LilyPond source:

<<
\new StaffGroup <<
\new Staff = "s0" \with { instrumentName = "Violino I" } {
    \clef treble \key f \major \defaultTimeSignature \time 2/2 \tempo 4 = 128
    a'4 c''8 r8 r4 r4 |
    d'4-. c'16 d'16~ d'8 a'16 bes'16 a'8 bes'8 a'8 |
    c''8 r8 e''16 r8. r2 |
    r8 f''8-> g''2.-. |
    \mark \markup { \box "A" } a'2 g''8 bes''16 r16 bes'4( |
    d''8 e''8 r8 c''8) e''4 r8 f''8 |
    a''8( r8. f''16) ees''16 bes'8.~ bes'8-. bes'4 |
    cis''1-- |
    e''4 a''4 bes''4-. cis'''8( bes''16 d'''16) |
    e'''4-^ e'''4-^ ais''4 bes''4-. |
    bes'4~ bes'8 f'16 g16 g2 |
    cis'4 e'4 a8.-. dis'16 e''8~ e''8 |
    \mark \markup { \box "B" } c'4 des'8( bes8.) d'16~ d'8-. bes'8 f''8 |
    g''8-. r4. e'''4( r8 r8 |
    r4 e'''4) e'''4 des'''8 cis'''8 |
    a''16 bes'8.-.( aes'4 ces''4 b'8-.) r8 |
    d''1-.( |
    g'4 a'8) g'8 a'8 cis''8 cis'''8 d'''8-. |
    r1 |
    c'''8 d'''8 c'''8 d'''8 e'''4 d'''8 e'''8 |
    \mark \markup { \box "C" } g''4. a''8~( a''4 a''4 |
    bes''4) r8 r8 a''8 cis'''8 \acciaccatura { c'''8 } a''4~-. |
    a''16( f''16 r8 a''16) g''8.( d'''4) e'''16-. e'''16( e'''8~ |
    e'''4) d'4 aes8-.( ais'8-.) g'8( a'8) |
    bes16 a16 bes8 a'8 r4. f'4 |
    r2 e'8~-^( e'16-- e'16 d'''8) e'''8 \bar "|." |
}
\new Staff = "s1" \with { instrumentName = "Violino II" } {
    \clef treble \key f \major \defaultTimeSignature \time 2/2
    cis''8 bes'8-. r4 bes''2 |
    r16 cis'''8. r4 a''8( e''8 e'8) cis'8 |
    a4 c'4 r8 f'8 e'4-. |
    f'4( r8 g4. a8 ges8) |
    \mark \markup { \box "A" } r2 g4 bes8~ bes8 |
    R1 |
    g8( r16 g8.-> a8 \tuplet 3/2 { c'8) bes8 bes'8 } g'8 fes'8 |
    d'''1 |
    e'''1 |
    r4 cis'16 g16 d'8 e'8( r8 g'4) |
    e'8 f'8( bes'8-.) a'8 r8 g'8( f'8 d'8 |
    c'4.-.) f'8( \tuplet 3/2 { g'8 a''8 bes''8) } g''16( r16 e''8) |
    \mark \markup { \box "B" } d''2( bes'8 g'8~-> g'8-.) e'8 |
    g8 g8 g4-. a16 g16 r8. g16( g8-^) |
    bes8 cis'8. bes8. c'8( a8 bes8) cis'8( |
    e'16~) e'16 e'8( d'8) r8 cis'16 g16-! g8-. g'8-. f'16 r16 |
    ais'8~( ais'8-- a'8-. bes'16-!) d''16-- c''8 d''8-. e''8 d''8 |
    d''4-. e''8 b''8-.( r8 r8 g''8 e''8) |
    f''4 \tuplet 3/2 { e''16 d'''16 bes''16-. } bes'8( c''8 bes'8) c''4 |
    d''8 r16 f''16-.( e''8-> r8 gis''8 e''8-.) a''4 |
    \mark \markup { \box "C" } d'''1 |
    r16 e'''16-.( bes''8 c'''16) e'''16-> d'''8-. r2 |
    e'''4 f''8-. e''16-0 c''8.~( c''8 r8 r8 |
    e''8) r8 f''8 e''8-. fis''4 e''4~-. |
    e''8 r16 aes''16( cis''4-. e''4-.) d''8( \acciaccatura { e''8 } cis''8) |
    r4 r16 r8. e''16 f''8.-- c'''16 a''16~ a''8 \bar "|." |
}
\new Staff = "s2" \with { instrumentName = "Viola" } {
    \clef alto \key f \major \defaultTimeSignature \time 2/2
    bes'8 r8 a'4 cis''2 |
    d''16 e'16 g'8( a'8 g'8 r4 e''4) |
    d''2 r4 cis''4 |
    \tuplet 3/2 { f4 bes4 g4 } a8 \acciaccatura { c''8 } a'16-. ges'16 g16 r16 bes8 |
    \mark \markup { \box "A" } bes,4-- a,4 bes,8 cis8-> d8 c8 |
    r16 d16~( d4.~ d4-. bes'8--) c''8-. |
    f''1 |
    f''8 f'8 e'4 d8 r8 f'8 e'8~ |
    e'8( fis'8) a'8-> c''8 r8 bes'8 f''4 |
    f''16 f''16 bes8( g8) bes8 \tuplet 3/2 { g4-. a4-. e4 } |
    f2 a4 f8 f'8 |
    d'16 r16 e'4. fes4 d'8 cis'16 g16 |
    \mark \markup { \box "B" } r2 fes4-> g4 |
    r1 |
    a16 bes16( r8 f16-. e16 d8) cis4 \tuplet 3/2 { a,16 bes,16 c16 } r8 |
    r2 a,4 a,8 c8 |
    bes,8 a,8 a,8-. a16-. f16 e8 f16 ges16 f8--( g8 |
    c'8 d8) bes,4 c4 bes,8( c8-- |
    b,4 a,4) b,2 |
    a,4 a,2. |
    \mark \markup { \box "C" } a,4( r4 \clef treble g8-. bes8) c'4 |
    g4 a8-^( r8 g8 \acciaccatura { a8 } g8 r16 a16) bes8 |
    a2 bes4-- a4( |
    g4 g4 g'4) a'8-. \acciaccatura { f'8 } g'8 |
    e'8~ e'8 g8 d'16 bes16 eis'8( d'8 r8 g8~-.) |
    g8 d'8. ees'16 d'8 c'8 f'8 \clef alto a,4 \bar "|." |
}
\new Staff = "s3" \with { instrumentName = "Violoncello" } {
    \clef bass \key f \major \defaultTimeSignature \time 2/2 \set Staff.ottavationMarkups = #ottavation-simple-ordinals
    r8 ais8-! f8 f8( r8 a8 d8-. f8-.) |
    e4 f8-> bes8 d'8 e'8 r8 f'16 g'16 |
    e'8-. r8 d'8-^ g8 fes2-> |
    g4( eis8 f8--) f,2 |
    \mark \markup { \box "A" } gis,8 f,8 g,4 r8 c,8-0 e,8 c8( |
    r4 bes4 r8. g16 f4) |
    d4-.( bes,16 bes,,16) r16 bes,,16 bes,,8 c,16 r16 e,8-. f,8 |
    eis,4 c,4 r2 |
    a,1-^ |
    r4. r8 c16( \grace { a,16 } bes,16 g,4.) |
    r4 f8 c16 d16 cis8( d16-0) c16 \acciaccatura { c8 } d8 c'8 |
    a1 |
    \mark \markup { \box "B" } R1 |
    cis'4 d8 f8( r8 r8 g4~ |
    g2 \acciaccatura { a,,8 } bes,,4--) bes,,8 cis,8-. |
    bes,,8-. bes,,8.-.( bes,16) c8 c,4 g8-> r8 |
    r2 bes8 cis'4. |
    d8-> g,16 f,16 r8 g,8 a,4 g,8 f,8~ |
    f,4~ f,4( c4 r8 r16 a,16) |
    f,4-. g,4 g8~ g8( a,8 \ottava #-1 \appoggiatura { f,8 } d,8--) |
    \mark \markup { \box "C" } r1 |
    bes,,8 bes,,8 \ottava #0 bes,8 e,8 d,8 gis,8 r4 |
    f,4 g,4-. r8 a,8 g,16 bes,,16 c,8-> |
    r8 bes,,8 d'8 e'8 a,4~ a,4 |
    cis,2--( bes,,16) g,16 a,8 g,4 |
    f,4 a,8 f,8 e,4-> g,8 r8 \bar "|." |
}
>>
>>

_ _ _ _

Direction:
Which lines in the records above contain the string "with"? Pick out each one and copy it.

Answer in full:
\new Staff = "s0" \with { instrumentName = "Violino I" } {
\new Staff = "s1" \with { instrumentName = "Violino II" } {
\new Staff = "s2" \with { instrumentName = "Viola" } {
\new Staff = "s3" \with { instrumentName = "Violoncello" } {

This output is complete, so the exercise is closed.